The listing below should be reproduced exactly, with the pictures omitted.

Information shown:
----------------
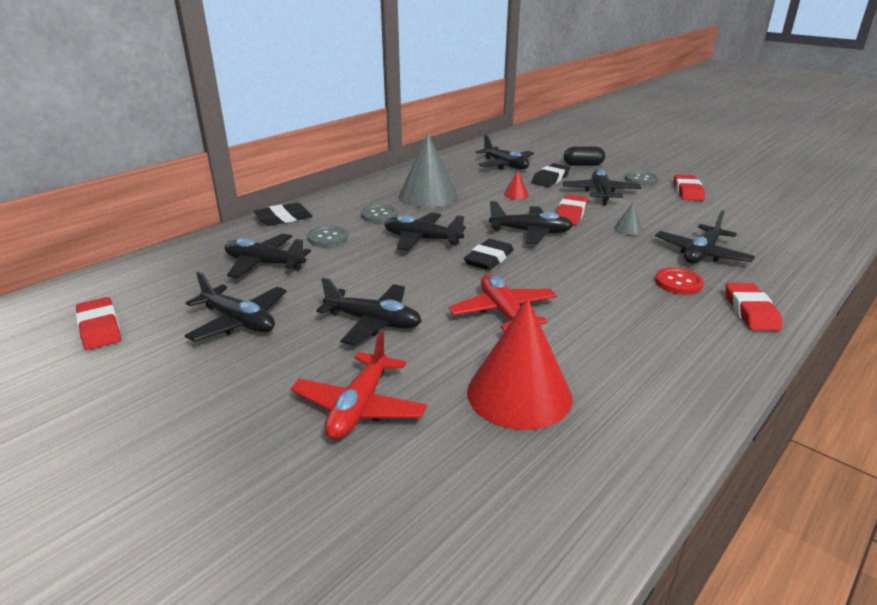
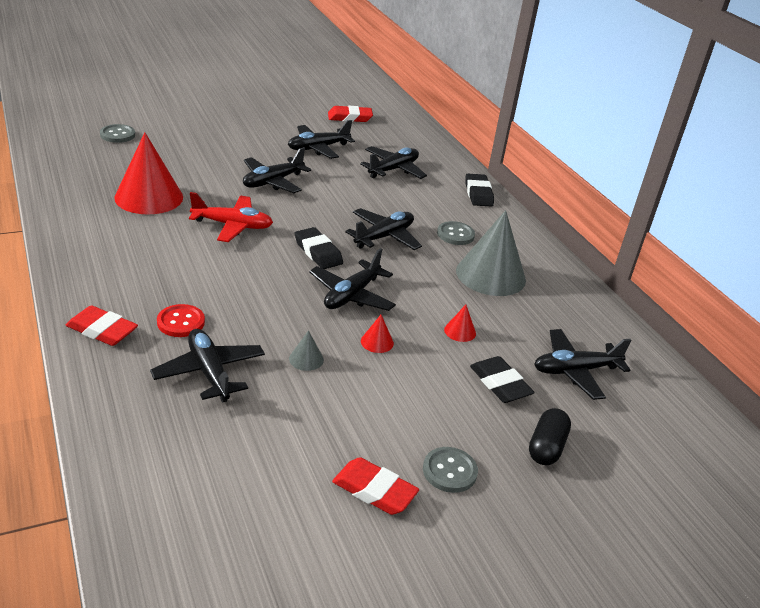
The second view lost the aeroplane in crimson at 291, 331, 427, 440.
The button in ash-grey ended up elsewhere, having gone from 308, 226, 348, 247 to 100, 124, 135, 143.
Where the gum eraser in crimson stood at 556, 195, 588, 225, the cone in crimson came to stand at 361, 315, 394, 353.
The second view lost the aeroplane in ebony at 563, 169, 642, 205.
----------------
Answer to this problem:
The second view lost the aeroplane in crimson at 291, 331, 427, 440.
The button in ash-grey ended up elsewhere, having gone from 308, 226, 348, 247 to 100, 124, 135, 143.
Where the gum eraser in crimson stood at 556, 195, 588, 225, the cone in crimson came to stand at 361, 315, 394, 353.
The second view lost the aeroplane in ebony at 563, 169, 642, 205.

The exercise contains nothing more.